### YOUR GOAL
Would you repeat all of the records underneath, exactly as written?

Content revision data:
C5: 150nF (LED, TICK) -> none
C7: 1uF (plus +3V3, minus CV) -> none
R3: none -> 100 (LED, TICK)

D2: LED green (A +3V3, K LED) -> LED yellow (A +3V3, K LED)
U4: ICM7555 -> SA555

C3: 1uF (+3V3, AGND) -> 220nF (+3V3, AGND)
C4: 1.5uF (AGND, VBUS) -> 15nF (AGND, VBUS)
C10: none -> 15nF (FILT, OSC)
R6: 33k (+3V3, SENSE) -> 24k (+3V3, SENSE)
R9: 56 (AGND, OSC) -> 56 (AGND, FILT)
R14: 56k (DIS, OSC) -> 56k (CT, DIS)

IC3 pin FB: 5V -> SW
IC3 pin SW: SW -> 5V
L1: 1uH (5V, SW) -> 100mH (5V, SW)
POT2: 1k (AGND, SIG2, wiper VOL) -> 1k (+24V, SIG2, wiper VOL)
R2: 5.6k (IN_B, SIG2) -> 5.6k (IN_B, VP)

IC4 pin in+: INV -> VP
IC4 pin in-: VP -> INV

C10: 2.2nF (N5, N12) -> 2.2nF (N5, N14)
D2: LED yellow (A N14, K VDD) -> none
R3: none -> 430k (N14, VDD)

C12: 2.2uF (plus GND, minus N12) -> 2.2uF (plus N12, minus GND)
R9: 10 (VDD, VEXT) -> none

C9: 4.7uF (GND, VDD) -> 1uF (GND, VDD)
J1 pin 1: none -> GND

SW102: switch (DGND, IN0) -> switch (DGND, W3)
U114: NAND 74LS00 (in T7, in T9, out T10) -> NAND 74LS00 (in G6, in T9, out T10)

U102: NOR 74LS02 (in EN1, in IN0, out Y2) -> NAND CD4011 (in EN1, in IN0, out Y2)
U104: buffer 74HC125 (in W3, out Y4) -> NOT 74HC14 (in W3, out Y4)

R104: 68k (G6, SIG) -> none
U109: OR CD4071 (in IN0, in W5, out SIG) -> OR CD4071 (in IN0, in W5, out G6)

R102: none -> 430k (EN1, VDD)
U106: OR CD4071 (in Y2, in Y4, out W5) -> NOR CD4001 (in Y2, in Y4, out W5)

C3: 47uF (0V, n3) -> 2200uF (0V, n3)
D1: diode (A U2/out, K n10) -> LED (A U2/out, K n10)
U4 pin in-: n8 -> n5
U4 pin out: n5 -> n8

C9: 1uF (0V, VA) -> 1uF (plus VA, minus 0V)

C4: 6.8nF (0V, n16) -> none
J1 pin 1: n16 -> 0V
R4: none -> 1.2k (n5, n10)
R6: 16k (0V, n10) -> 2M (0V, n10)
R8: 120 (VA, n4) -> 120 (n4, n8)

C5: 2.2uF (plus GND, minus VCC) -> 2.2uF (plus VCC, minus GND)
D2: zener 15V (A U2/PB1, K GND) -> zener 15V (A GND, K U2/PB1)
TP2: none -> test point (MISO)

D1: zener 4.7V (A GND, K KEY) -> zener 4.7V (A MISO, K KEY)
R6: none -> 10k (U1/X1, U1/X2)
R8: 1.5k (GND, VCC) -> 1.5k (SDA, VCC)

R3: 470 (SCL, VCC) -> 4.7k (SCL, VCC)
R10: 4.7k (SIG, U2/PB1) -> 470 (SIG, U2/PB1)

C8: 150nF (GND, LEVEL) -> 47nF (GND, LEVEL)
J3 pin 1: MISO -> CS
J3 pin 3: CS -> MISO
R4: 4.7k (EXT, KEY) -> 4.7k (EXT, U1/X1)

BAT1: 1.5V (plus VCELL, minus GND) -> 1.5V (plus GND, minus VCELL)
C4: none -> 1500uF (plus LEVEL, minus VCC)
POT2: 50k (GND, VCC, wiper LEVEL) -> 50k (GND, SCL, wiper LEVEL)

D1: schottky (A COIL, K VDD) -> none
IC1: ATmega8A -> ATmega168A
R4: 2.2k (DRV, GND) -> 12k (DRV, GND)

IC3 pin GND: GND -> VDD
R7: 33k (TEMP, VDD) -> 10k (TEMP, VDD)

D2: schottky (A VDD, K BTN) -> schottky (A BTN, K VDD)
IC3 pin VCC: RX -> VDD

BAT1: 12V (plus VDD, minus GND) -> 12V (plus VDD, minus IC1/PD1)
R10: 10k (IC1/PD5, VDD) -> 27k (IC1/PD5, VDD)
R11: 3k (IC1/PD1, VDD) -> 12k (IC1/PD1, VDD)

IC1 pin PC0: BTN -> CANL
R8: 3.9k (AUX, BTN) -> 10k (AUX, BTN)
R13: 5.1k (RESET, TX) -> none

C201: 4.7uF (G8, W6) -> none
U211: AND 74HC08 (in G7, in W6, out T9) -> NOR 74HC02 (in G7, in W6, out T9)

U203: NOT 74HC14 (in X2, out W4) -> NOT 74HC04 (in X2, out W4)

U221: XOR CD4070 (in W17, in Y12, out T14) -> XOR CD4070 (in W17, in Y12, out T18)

### EXERCISE OUTPUT
C5: 150nF (LED, TICK) -> none
C7: 1uF (plus +3V3, minus CV) -> none
R3: none -> 100 (LED, TICK)

D2: LED green (A +3V3, K LED) -> LED yellow (A +3V3, K LED)
U4: ICM7555 -> SA555

C3: 1uF (+3V3, AGND) -> 220nF (+3V3, AGND)
C4: 1.5uF (AGND, VBUS) -> 15nF (AGND, VBUS)
C10: none -> 15nF (FILT, OSC)
R6: 33k (+3V3, SENSE) -> 24k (+3V3, SENSE)
R9: 56 (AGND, OSC) -> 56 (AGND, FILT)
R14: 56k (DIS, OSC) -> 56k (CT, DIS)

IC3 pin FB: 5V -> SW
IC3 pin SW: SW -> 5V
L1: 1uH (5V, SW) -> 100mH (5V, SW)
POT2: 1k (AGND, SIG2, wiper VOL) -> 1k (+24V, SIG2, wiper VOL)
R2: 5.6k (IN_B, SIG2) -> 5.6k (IN_B, VP)

IC4 pin in+: INV -> VP
IC4 pin in-: VP -> INV

C10: 2.2nF (N5, N12) -> 2.2nF (N5, N14)
D2: LED yellow (A N14, K VDD) -> none
R3: none -> 430k (N14, VDD)

C12: 2.2uF (plus GND, minus N12) -> 2.2uF (plus N12, minus GND)
R9: 10 (VDD, VEXT) -> none

C9: 4.7uF (GND, VDD) -> 1uF (GND, VDD)
J1 pin 1: none -> GND

SW102: switch (DGND, IN0) -> switch (DGND, W3)
U114: NAND 74LS00 (in T7, in T9, out T10) -> NAND 74LS00 (in G6, in T9, out T10)

U102: NOR 74LS02 (in EN1, in IN0, out Y2) -> NAND CD4011 (in EN1, in IN0, out Y2)
U104: buffer 74HC125 (in W3, out Y4) -> NOT 74HC14 (in W3, out Y4)

R104: 68k (G6, SIG) -> none
U109: OR CD4071 (in IN0, in W5, out SIG) -> OR CD4071 (in IN0, in W5, out G6)

R102: none -> 430k (EN1, VDD)
U106: OR CD4071 (in Y2, in Y4, out W5) -> NOR CD4001 (in Y2, in Y4, out W5)

C3: 47uF (0V, n3) -> 2200uF (0V, n3)
D1: diode (A U2/out, K n10) -> LED (A U2/out, K n10)
U4 pin in-: n8 -> n5
U4 pin out: n5 -> n8

C9: 1uF (0V, VA) -> 1uF (plus VA, minus 0V)

C4: 6.8nF (0V, n16) -> none
J1 pin 1: n16 -> 0V
R4: none -> 1.2k (n5, n10)
R6: 16k (0V, n10) -> 2M (0V, n10)
R8: 120 (VA, n4) -> 120 (n4, n8)

C5: 2.2uF (plus GND, minus VCC) -> 2.2uF (plus VCC, minus GND)
D2: zener 15V (A U2/PB1, K GND) -> zener 15V (A GND, K U2/PB1)
TP2: none -> test point (MISO)

D1: zener 4.7V (A GND, K KEY) -> zener 4.7V (A MISO, K KEY)
R6: none -> 10k (U1/X1, U1/X2)
R8: 1.5k (GND, VCC) -> 1.5k (SDA, VCC)

R3: 470 (SCL, VCC) -> 4.7k (SCL, VCC)
R10: 4.7k (SIG, U2/PB1) -> 470 (SIG, U2/PB1)

C8: 150nF (GND, LEVEL) -> 47nF (GND, LEVEL)
J3 pin 1: MISO -> CS
J3 pin 3: CS -> MISO
R4: 4.7k (EXT, KEY) -> 4.7k (EXT, U1/X1)

BAT1: 1.5V (plus VCELL, minus GND) -> 1.5V (plus GND, minus VCELL)
C4: none -> 1500uF (plus LEVEL, minus VCC)
POT2: 50k (GND, VCC, wiper LEVEL) -> 50k (GND, SCL, wiper LEVEL)

D1: schottky (A COIL, K VDD) -> none
IC1: ATmega8A -> ATmega168A
R4: 2.2k (DRV, GND) -> 12k (DRV, GND)

IC3 pin GND: GND -> VDD
R7: 33k (TEMP, VDD) -> 10k (TEMP, VDD)

D2: schottky (A VDD, K BTN) -> schottky (A BTN, K VDD)
IC3 pin VCC: RX -> VDD

BAT1: 12V (plus VDD, minus GND) -> 12V (plus VDD, minus IC1/PD1)
R10: 10k (IC1/PD5, VDD) -> 27k (IC1/PD5, VDD)
R11: 3k (IC1/PD1, VDD) -> 12k (IC1/PD1, VDD)

IC1 pin PC0: BTN -> CANL
R8: 3.9k (AUX, BTN) -> 10k (AUX, BTN)
R13: 5.1k (RESET, TX) -> none

C201: 4.7uF (G8, W6) -> none
U211: AND 74HC08 (in G7, in W6, out T9) -> NOR 74HC02 (in G7, in W6, out T9)

U203: NOT 74HC14 (in X2, out W4) -> NOT 74HC04 (in X2, out W4)

U221: XOR CD4070 (in W17, in Y12, out T14) -> XOR CD4070 (in W17, in Y12, out T18)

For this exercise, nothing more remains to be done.